-------- Data --------

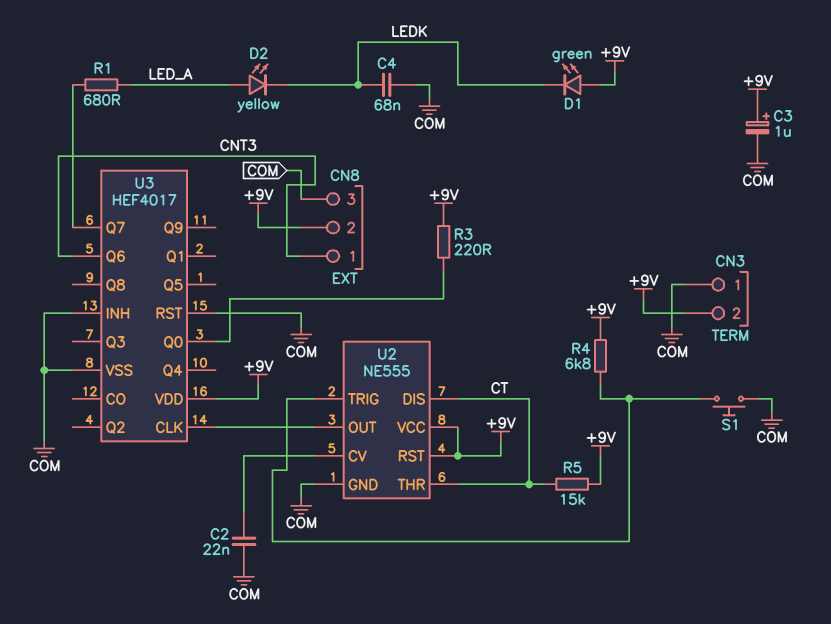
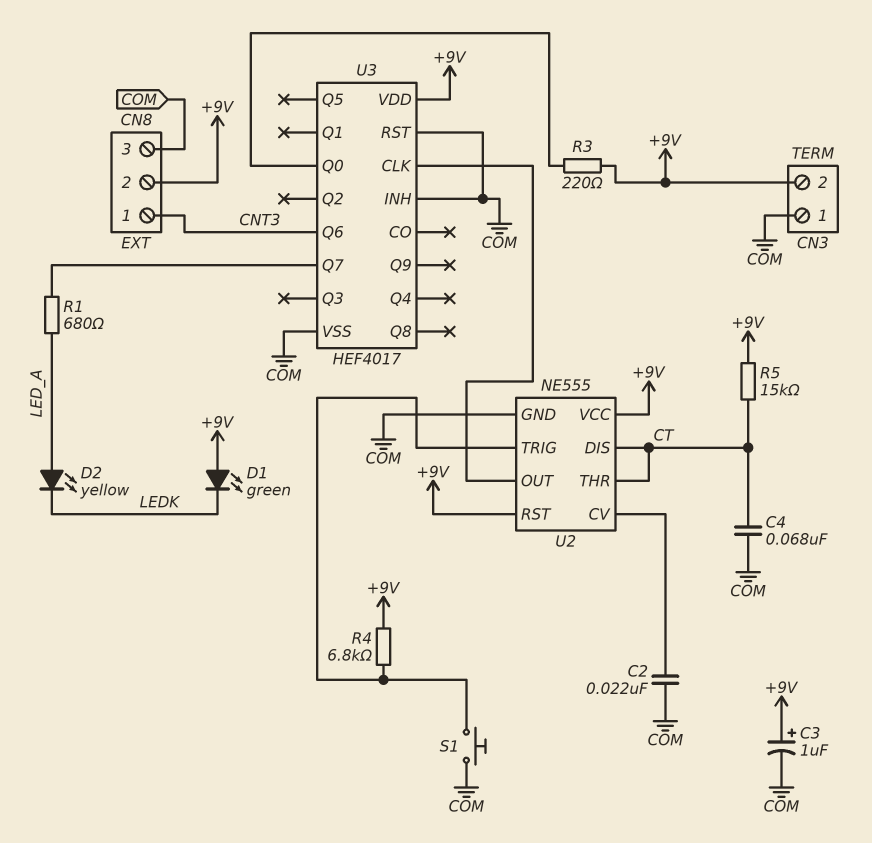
C4: 68nF (COM, LEDK) -> 68nF (COM, CT)

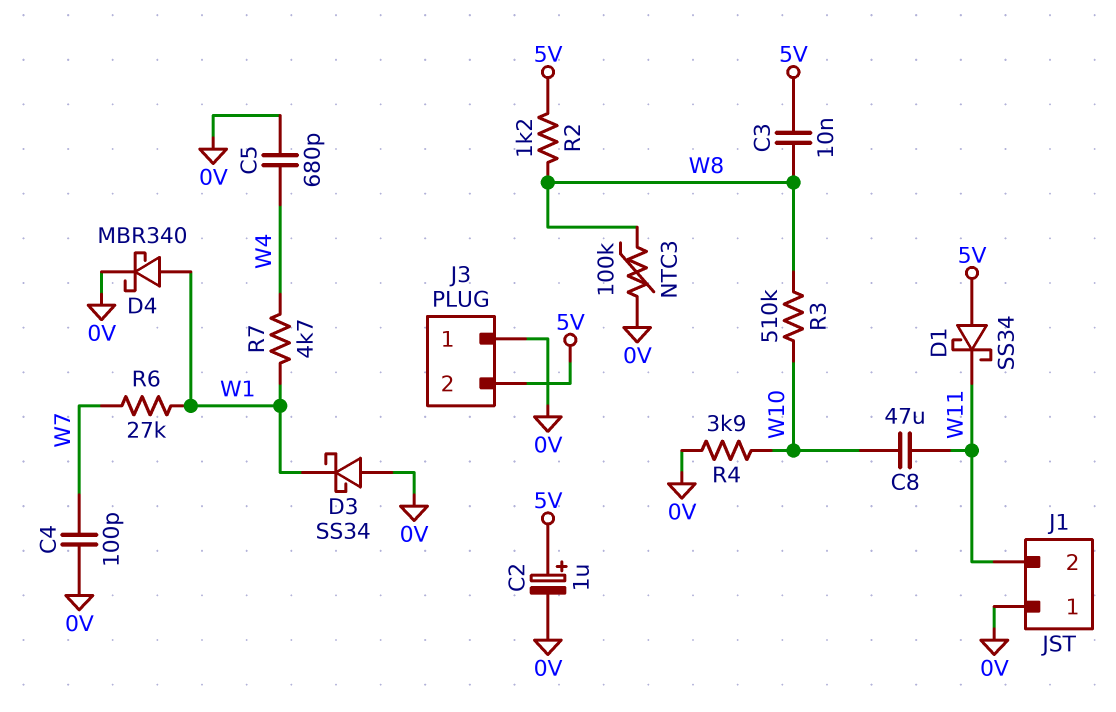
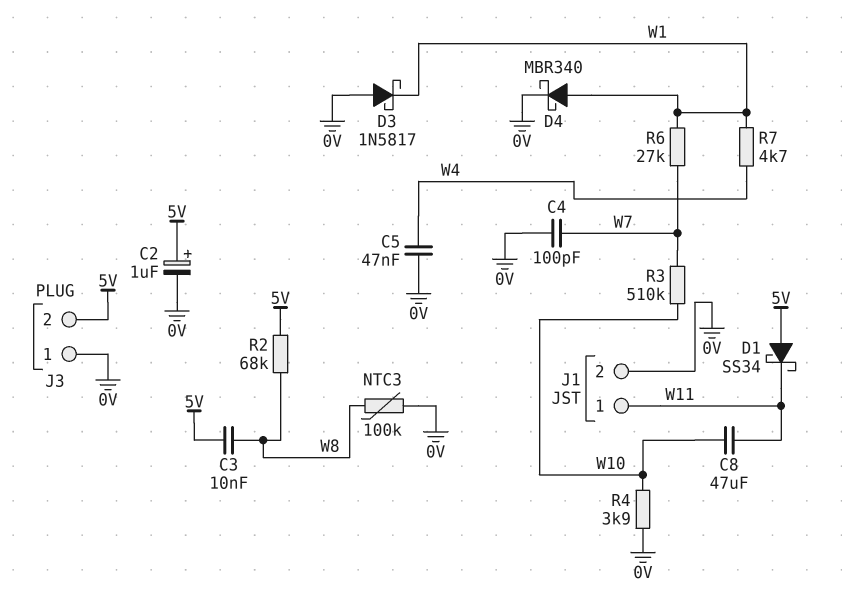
C5: 680pF (0V, W4) -> 47nF (0V, W4)
D3: schottky SS34 (A 0V, K W1) -> schottky 1N5817 (A 0V, K W1)
J1 pin 1: 0V -> W11
J1 pin 2: W11 -> 0V
R2: 1.2k (5V, W8) -> 68k (5V, W8)
R3: 510k (W8, W10) -> 510k (W7, W10)

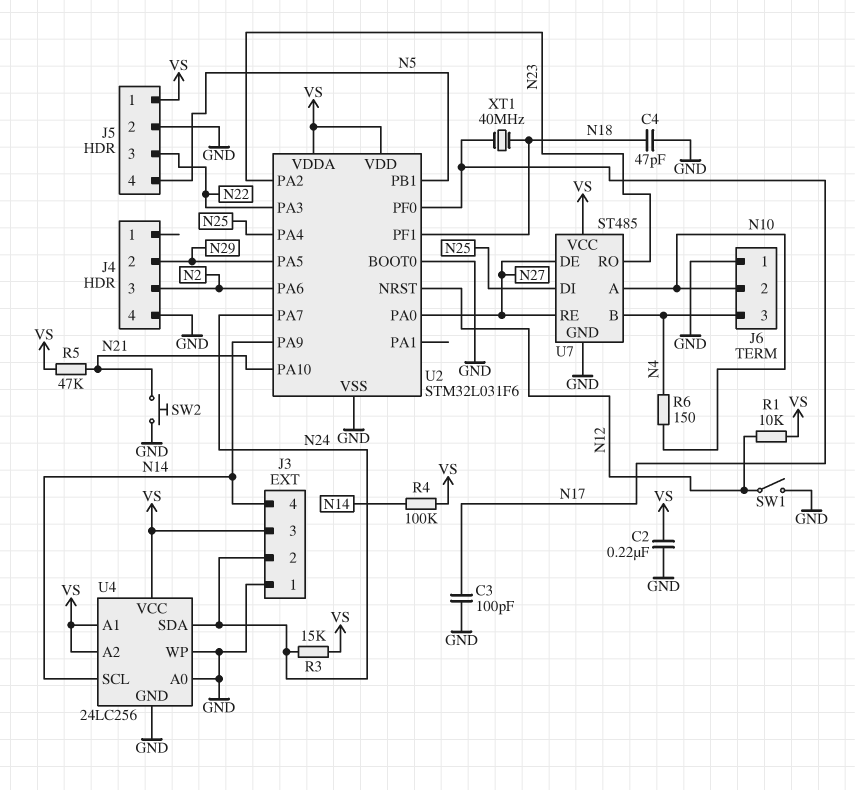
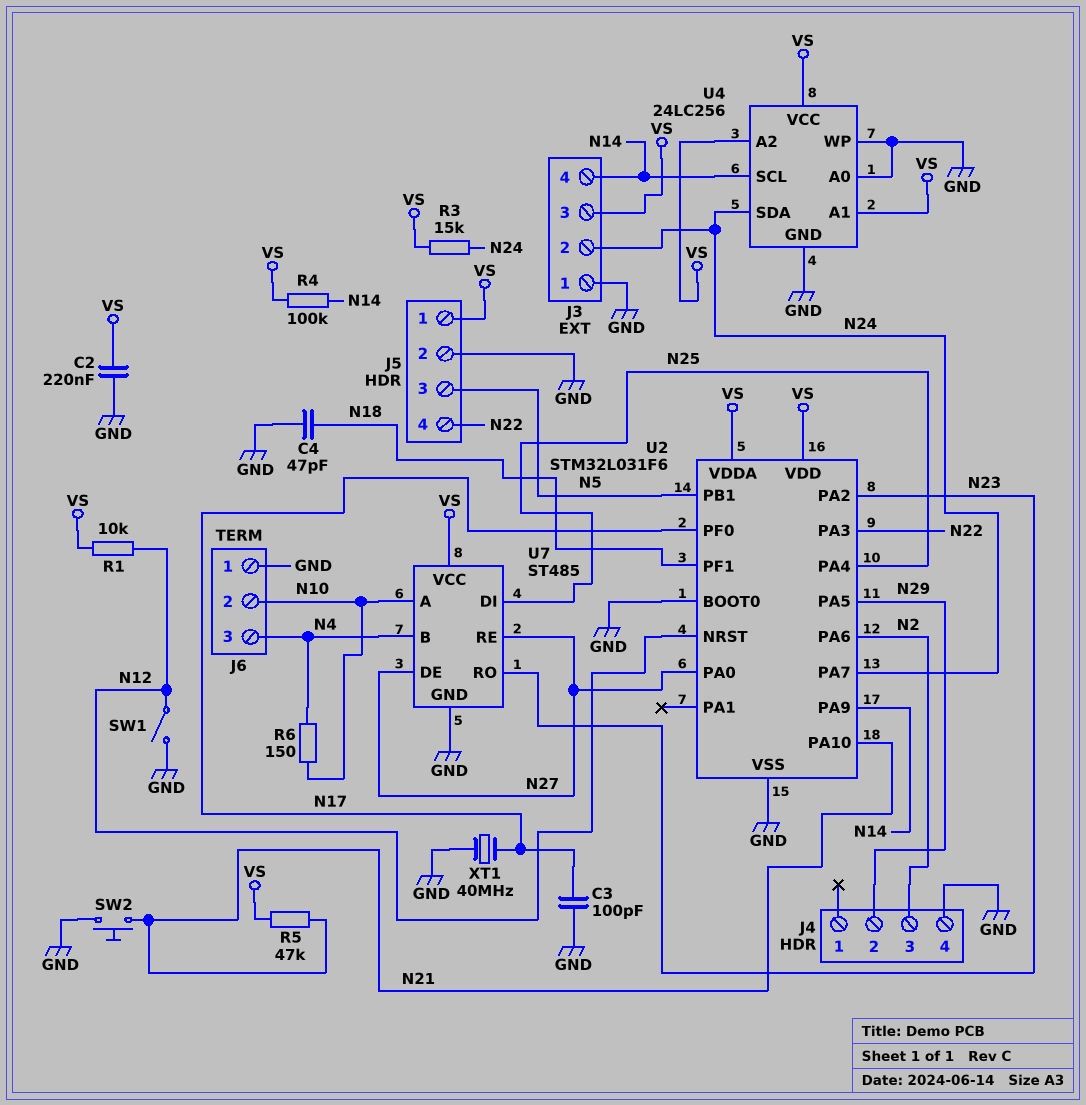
J5 pin 3: N22 -> N5
J5 pin 4: N5 -> N22
XT1: 40MHz (N17, N18) -> 40MHz (GND, N17)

--------

Please reproduce the lines above from the one containing "J1 pin 2: W11 -> 0V" through the final line, exactly and inclusively, leaving out each picture.

J1 pin 2: W11 -> 0V
R2: 1.2k (5V, W8) -> 68k (5V, W8)
R3: 510k (W8, W10) -> 510k (W7, W10)

J5 pin 3: N22 -> N5
J5 pin 4: N5 -> N22
XT1: 40MHz (N17, N18) -> 40MHz (GND, N17)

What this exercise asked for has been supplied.